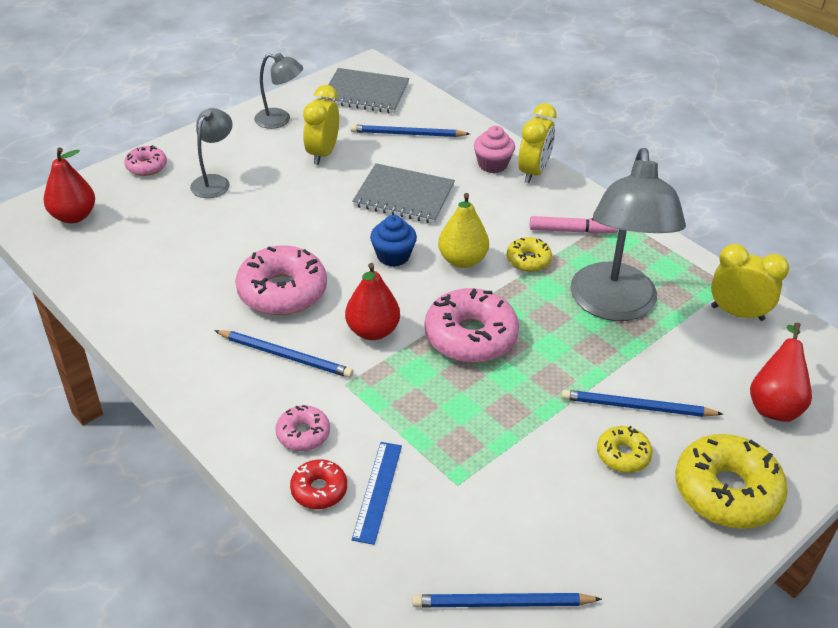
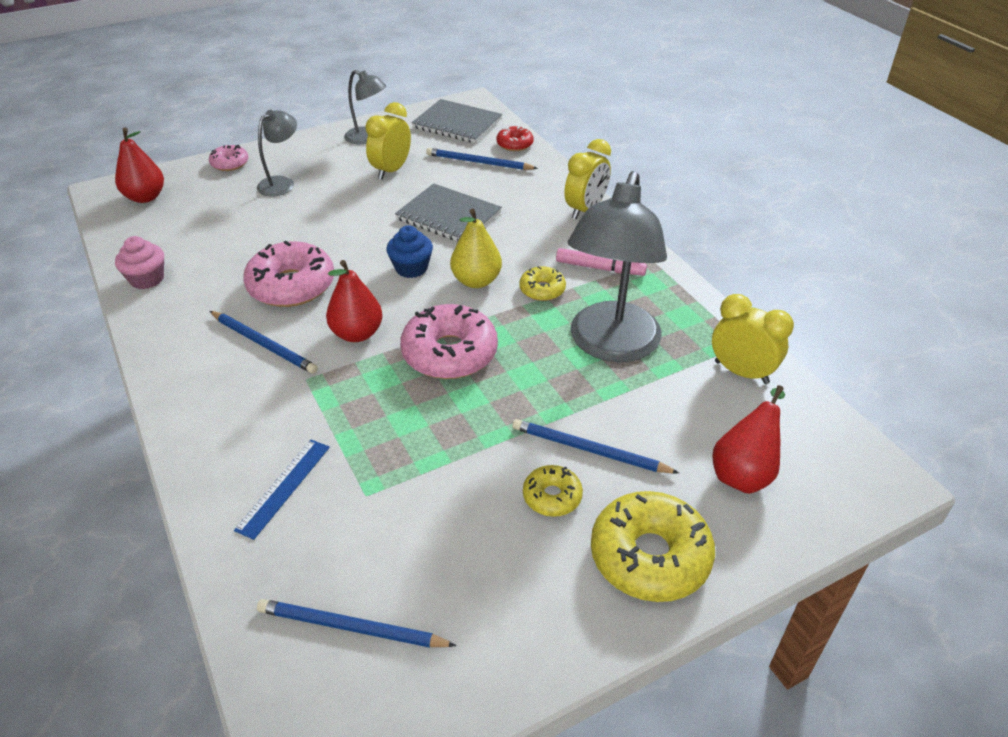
camera: 15 degrees right, 0 degrees up
(303, 434) = (242, 419): pink donut -> none
(319, 490) = (229, 475): red donut -> red donut (514, 144)
(492, 164) = (548, 198): pink cupcake -> pink cupcake (147, 279)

* **WHAT IS REQUIRED**: Scan the listing above and work out how many of its lines contain the word "donut". Report only that number.

* **ANSWER SPACE**: 2